Recorded data:
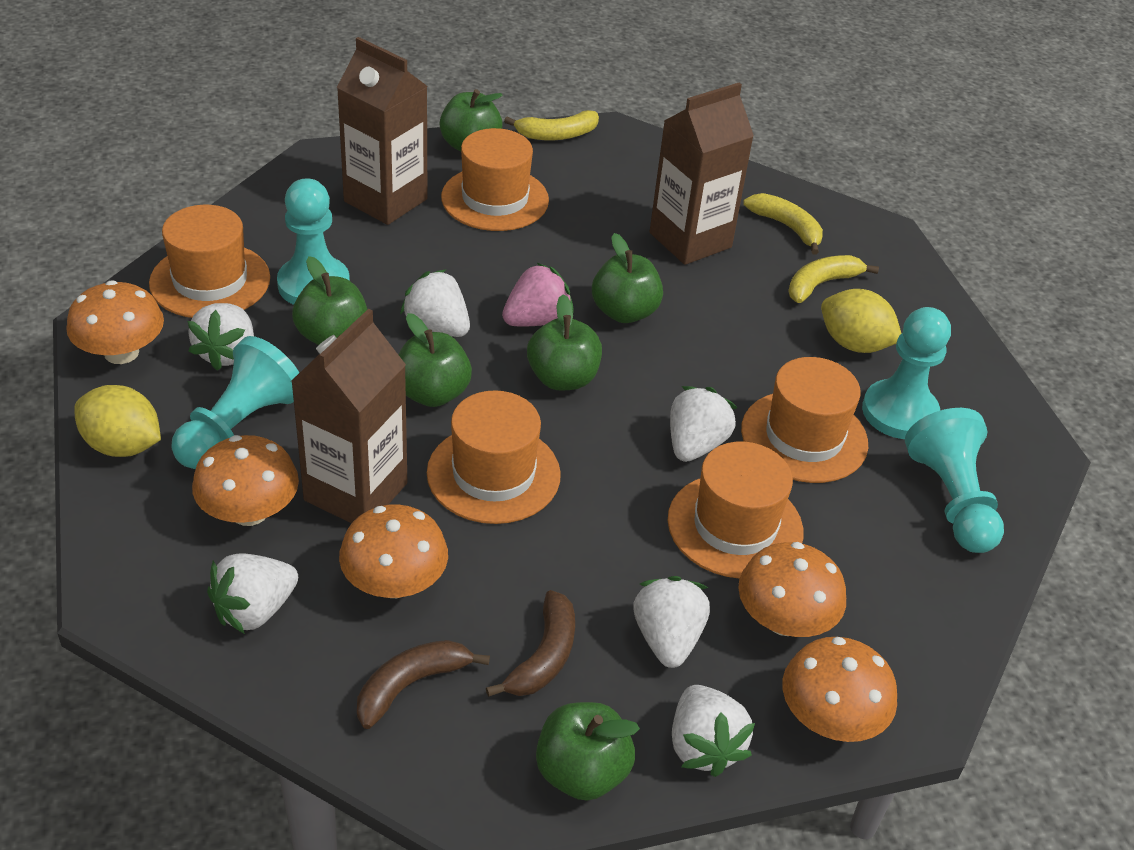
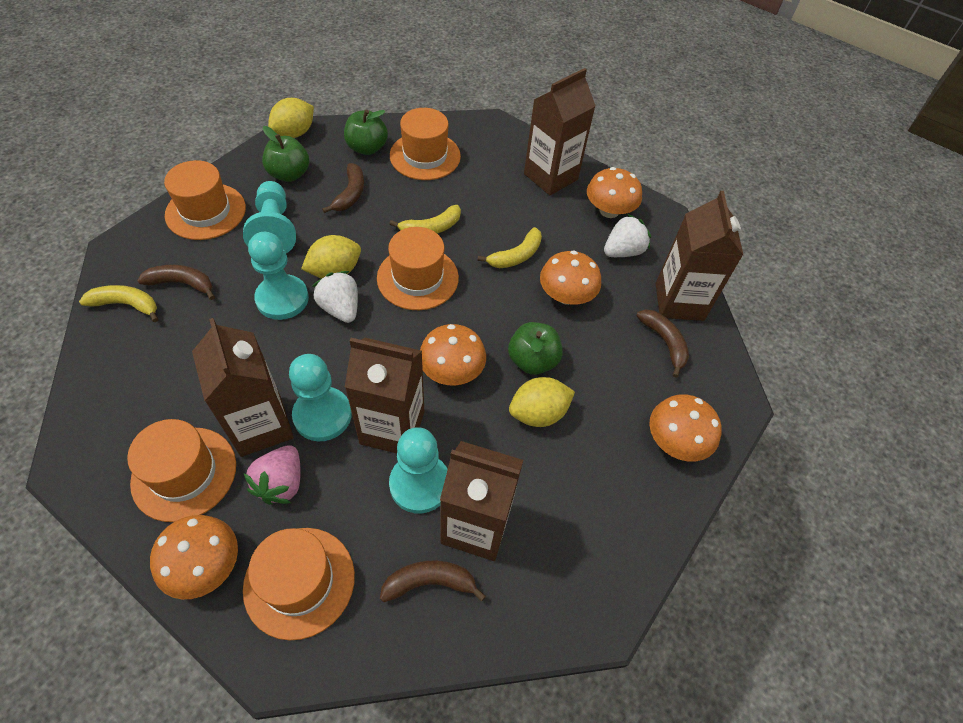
brown banana: 2 -> 4
brown carton: 3 -> 5
green apple: 6 -> 3
white strawberry: 6 -> 2
yellow lemon: 2 -> 3

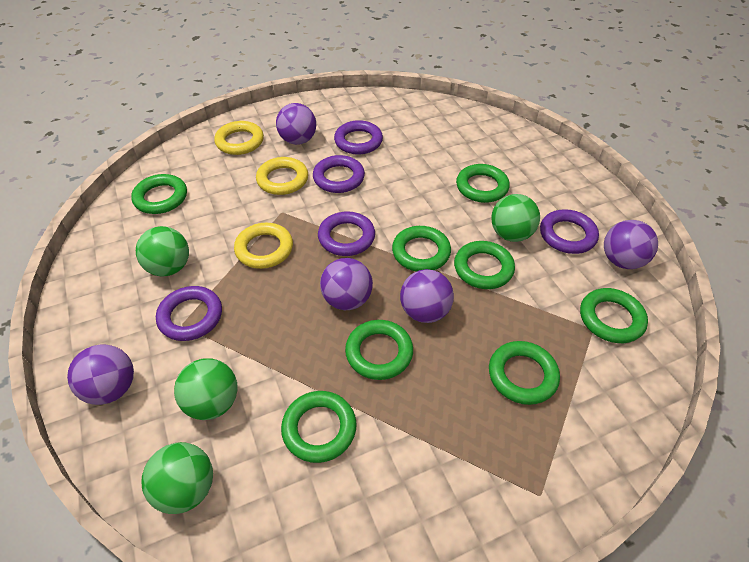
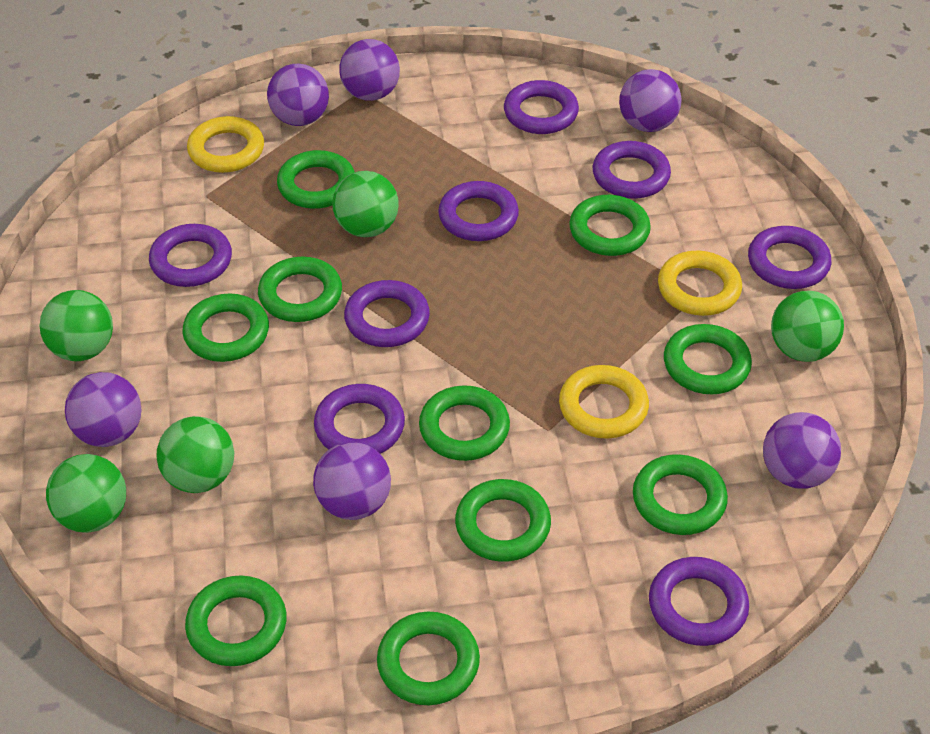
green ball: 4 -> 5
green ring: 8 -> 10
purple ball: 5 -> 6
purple ring: 5 -> 8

◆ What the task requires ◆
Print all entries exactly, without images.

◆ Output of the task ◆
brown banana: 2 -> 4
brown carton: 3 -> 5
green apple: 6 -> 3
white strawberry: 6 -> 2
yellow lemon: 2 -> 3

green ball: 4 -> 5
green ring: 8 -> 10
purple ball: 5 -> 6
purple ring: 5 -> 8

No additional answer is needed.